* What the exercise asks *
Can you give these lines again with "Locate an element on the screen" replaced by "Find an element on the screen" and nothing else changed?

[Entries on where items appear]
########################################

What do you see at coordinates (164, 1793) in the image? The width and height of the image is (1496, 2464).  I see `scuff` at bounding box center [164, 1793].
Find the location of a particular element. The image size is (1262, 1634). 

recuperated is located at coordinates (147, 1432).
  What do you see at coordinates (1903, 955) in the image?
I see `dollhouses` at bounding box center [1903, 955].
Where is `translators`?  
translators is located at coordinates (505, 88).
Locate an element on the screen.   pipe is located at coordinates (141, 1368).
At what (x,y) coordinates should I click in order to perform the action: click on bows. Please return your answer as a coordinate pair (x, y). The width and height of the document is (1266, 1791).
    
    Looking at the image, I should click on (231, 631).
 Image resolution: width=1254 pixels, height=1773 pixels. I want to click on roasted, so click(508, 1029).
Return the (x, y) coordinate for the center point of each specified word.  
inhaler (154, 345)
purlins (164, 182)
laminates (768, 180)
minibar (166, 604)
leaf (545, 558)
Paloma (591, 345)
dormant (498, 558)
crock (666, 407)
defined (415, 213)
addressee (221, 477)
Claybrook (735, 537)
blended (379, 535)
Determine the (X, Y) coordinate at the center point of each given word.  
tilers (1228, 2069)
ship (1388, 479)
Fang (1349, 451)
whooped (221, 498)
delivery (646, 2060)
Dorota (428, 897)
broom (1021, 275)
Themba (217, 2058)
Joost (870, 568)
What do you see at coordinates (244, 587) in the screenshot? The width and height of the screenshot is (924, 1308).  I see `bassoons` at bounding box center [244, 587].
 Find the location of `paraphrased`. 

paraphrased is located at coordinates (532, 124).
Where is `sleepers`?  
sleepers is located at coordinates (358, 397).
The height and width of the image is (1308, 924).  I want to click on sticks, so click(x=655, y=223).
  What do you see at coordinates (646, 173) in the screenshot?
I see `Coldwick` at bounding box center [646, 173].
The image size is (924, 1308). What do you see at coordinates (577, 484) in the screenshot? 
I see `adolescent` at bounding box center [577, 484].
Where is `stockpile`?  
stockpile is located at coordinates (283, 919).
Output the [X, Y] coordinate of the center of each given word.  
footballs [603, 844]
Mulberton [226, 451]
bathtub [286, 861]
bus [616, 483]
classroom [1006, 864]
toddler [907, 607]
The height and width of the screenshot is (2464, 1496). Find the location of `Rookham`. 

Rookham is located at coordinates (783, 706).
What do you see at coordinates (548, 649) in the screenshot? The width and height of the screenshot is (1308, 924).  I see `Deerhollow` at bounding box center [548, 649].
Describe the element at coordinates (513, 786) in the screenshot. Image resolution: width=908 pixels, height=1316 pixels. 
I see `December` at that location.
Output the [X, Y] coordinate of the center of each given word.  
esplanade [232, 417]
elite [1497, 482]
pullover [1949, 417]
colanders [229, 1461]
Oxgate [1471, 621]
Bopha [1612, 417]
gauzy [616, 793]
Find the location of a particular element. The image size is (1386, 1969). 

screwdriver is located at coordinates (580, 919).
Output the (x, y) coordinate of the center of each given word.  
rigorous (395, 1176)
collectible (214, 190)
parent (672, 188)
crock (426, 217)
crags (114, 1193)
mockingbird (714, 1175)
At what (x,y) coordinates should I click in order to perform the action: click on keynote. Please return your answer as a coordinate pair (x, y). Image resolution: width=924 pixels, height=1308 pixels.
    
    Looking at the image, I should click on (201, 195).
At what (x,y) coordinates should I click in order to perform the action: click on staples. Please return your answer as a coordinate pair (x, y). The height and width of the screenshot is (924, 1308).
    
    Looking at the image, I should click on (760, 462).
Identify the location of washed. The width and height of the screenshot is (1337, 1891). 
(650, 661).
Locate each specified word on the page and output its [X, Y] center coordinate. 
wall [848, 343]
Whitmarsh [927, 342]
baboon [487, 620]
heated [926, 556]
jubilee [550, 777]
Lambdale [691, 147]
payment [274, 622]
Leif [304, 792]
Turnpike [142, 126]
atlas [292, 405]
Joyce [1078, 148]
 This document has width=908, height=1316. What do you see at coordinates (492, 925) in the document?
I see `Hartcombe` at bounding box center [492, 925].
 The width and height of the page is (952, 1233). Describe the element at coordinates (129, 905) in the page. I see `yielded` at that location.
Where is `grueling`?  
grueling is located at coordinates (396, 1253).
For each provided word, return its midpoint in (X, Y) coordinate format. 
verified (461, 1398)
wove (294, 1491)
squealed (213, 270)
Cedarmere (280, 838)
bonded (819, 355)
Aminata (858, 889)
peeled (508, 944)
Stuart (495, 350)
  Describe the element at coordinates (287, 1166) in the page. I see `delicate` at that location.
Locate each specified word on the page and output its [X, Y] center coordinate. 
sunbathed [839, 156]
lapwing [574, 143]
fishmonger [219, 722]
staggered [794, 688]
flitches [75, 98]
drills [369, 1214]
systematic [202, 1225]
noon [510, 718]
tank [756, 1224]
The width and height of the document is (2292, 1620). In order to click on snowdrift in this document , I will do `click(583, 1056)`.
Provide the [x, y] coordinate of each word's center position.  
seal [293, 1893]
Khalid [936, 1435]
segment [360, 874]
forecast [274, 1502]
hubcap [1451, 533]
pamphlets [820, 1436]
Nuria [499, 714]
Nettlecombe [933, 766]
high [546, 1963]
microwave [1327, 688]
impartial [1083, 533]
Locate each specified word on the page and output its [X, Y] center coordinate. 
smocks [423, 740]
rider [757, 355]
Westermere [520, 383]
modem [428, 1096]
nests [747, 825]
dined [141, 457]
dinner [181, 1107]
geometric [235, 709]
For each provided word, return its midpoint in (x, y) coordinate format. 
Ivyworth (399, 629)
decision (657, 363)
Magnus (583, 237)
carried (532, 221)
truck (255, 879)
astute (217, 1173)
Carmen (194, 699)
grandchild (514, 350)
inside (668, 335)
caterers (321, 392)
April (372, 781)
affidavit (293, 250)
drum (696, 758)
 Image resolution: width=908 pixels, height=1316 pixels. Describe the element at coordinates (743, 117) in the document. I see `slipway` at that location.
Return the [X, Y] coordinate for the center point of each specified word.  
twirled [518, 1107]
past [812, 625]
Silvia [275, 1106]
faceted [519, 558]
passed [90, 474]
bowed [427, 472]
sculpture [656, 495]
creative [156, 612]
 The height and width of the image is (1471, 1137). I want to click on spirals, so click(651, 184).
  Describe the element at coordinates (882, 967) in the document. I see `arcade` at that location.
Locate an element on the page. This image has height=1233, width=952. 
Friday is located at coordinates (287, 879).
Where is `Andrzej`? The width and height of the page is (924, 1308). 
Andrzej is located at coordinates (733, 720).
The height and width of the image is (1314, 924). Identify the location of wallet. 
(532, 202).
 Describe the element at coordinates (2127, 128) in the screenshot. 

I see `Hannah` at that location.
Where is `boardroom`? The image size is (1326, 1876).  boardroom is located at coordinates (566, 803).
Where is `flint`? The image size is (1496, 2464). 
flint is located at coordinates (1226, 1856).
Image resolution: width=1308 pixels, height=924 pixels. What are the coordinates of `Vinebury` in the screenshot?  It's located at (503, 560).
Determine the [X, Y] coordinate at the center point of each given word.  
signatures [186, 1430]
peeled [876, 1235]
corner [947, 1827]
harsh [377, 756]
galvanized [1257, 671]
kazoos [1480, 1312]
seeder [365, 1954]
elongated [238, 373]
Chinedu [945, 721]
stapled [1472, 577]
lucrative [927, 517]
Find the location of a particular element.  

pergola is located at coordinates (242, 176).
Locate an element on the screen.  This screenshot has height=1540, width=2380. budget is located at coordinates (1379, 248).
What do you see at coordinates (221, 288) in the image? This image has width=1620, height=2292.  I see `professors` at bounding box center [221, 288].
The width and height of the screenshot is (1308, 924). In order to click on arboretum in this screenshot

########################################

* Answer for the task *
What do you see at coordinates (164, 1793) in the image? The width and height of the image is (1496, 2464).  I see `scuff` at bounding box center [164, 1793].
Find the location of a particular element. The image size is (1262, 1634). 

recuperated is located at coordinates (147, 1432).
  What do you see at coordinates (1903, 955) in the image?
I see `dollhouses` at bounding box center [1903, 955].
Where is `translators`?  
translators is located at coordinates (505, 88).
Find an element on the screen.   pipe is located at coordinates (141, 1368).
At what (x,y) coordinates should I click in order to perform the action: click on bows. Please return your answer as a coordinate pair (x, y). The width and height of the document is (1266, 1791).
    
    Looking at the image, I should click on (231, 631).
 Image resolution: width=1254 pixels, height=1773 pixels. I want to click on roasted, so click(508, 1029).
Return the (x, y) coordinate for the center point of each specified word.  
inhaler (154, 345)
purlins (164, 182)
laminates (768, 180)
minibar (166, 604)
leaf (545, 558)
Paloma (591, 345)
dormant (498, 558)
crock (666, 407)
defined (415, 213)
addressee (221, 477)
Claybrook (735, 537)
blended (379, 535)
Determine the (X, Y) coordinate at the center point of each given word.  
tilers (1228, 2069)
ship (1388, 479)
Fang (1349, 451)
whooped (221, 498)
delivery (646, 2060)
Dorota (428, 897)
broom (1021, 275)
Themba (217, 2058)
Joost (870, 568)
What do you see at coordinates (244, 587) in the screenshot? The width and height of the screenshot is (924, 1308).  I see `bassoons` at bounding box center [244, 587].
 Find the location of `paraphrased`. 

paraphrased is located at coordinates (532, 124).
Where is `sleepers`?  
sleepers is located at coordinates (358, 397).
The height and width of the image is (1308, 924).  I want to click on sticks, so click(x=655, y=223).
  What do you see at coordinates (646, 173) in the screenshot?
I see `Coldwick` at bounding box center [646, 173].
The image size is (924, 1308). What do you see at coordinates (577, 484) in the screenshot? 
I see `adolescent` at bounding box center [577, 484].
Where is `stockpile`?  
stockpile is located at coordinates (283, 919).
Output the [X, Y] coordinate of the center of each given word.  
footballs [603, 844]
Mulberton [226, 451]
bathtub [286, 861]
bus [616, 483]
classroom [1006, 864]
toddler [907, 607]
The height and width of the screenshot is (2464, 1496). Find the location of `Rookham`. 

Rookham is located at coordinates (783, 706).
What do you see at coordinates (548, 649) in the screenshot? The width and height of the screenshot is (1308, 924).  I see `Deerhollow` at bounding box center [548, 649].
Describe the element at coordinates (513, 786) in the screenshot. Image resolution: width=908 pixels, height=1316 pixels. 
I see `December` at that location.
Output the [X, Y] coordinate of the center of each given word.  
esplanade [232, 417]
elite [1497, 482]
pullover [1949, 417]
colanders [229, 1461]
Oxgate [1471, 621]
Bopha [1612, 417]
gauzy [616, 793]
Find the location of a particular element. The image size is (1386, 1969). 

screwdriver is located at coordinates (580, 919).
Output the (x, y) coordinate of the center of each given word.  
rigorous (395, 1176)
collectible (214, 190)
parent (672, 188)
crock (426, 217)
crags (114, 1193)
mockingbird (714, 1175)
At what (x,y) coordinates should I click in order to perform the action: click on keynote. Please return your answer as a coordinate pair (x, y). Image resolution: width=924 pixels, height=1308 pixels.
    
    Looking at the image, I should click on (201, 195).
At what (x,y) coordinates should I click in order to perform the action: click on staples. Please return your answer as a coordinate pair (x, y). The height and width of the screenshot is (924, 1308).
    
    Looking at the image, I should click on (760, 462).
Identify the location of washed. The width and height of the screenshot is (1337, 1891). 
(650, 661).
Locate each specified word on the page and output its [X, Y] center coordinate. 
wall [848, 343]
Whitmarsh [927, 342]
baboon [487, 620]
heated [926, 556]
jubilee [550, 777]
Lambdale [691, 147]
payment [274, 622]
Leif [304, 792]
Turnpike [142, 126]
atlas [292, 405]
Joyce [1078, 148]
 This document has width=908, height=1316. What do you see at coordinates (492, 925) in the document?
I see `Hartcombe` at bounding box center [492, 925].
 The width and height of the page is (952, 1233). Describe the element at coordinates (129, 905) in the page. I see `yielded` at that location.
Where is `grueling`?  
grueling is located at coordinates (396, 1253).
For each provided word, return its midpoint in (X, Y) coordinate format. 
verified (461, 1398)
wove (294, 1491)
squealed (213, 270)
Cedarmere (280, 838)
bonded (819, 355)
Aminata (858, 889)
peeled (508, 944)
Stuart (495, 350)
  Describe the element at coordinates (287, 1166) in the page. I see `delicate` at that location.
Locate each specified word on the page and output its [X, Y] center coordinate. 
sunbathed [839, 156]
lapwing [574, 143]
fishmonger [219, 722]
staggered [794, 688]
flitches [75, 98]
drills [369, 1214]
systematic [202, 1225]
noon [510, 718]
tank [756, 1224]
The width and height of the document is (2292, 1620). In order to click on snowdrift in this document , I will do `click(583, 1056)`.
Provide the [x, y] coordinate of each word's center position.  
seal [293, 1893]
Khalid [936, 1435]
segment [360, 874]
forecast [274, 1502]
hubcap [1451, 533]
pamphlets [820, 1436]
Nuria [499, 714]
Nettlecombe [933, 766]
high [546, 1963]
microwave [1327, 688]
impartial [1083, 533]
Locate each specified word on the page and output its [X, Y] center coordinate. 
smocks [423, 740]
rider [757, 355]
Westermere [520, 383]
modem [428, 1096]
nests [747, 825]
dined [141, 457]
dinner [181, 1107]
geometric [235, 709]
For each provided word, return its midpoint in (x, y) coordinate format. 
Ivyworth (399, 629)
decision (657, 363)
Magnus (583, 237)
carried (532, 221)
truck (255, 879)
astute (217, 1173)
Carmen (194, 699)
grandchild (514, 350)
inside (668, 335)
caterers (321, 392)
April (372, 781)
affidavit (293, 250)
drum (696, 758)
 Image resolution: width=908 pixels, height=1316 pixels. Describe the element at coordinates (743, 117) in the document. I see `slipway` at that location.
Return the [X, Y] coordinate for the center point of each specified word.  
twirled [518, 1107]
past [812, 625]
Silvia [275, 1106]
faceted [519, 558]
passed [90, 474]
bowed [427, 472]
sculpture [656, 495]
creative [156, 612]
 The height and width of the image is (1471, 1137). I want to click on spirals, so click(651, 184).
  Describe the element at coordinates (882, 967) in the document. I see `arcade` at that location.
Locate an element on the page. This image has height=1233, width=952. 
Friday is located at coordinates (287, 879).
Where is `Andrzej`? The width and height of the page is (924, 1308). 
Andrzej is located at coordinates (733, 720).
The height and width of the image is (1314, 924). Identify the location of wallet. 
(532, 202).
 Describe the element at coordinates (2127, 128) in the screenshot. 

I see `Hannah` at that location.
Where is `boardroom`? The image size is (1326, 1876).  boardroom is located at coordinates (566, 803).
Where is `flint`? The image size is (1496, 2464). 
flint is located at coordinates (1226, 1856).
Image resolution: width=1308 pixels, height=924 pixels. What are the coordinates of `Vinebury` in the screenshot?  It's located at (503, 560).
Determine the [X, Y] coordinate at the center point of each given word.  
signatures [186, 1430]
peeled [876, 1235]
corner [947, 1827]
harsh [377, 756]
galvanized [1257, 671]
kazoos [1480, 1312]
seeder [365, 1954]
elongated [238, 373]
Chinedu [945, 721]
stapled [1472, 577]
lucrative [927, 517]
Find the location of a particular element.  

pergola is located at coordinates (242, 176).
Find an element on the screen.  This screenshot has height=1540, width=2380. budget is located at coordinates (1379, 248).
What do you see at coordinates (221, 288) in the image? This image has width=1620, height=2292.  I see `professors` at bounding box center [221, 288].
The width and height of the screenshot is (1308, 924). In order to click on arboretum in this screenshot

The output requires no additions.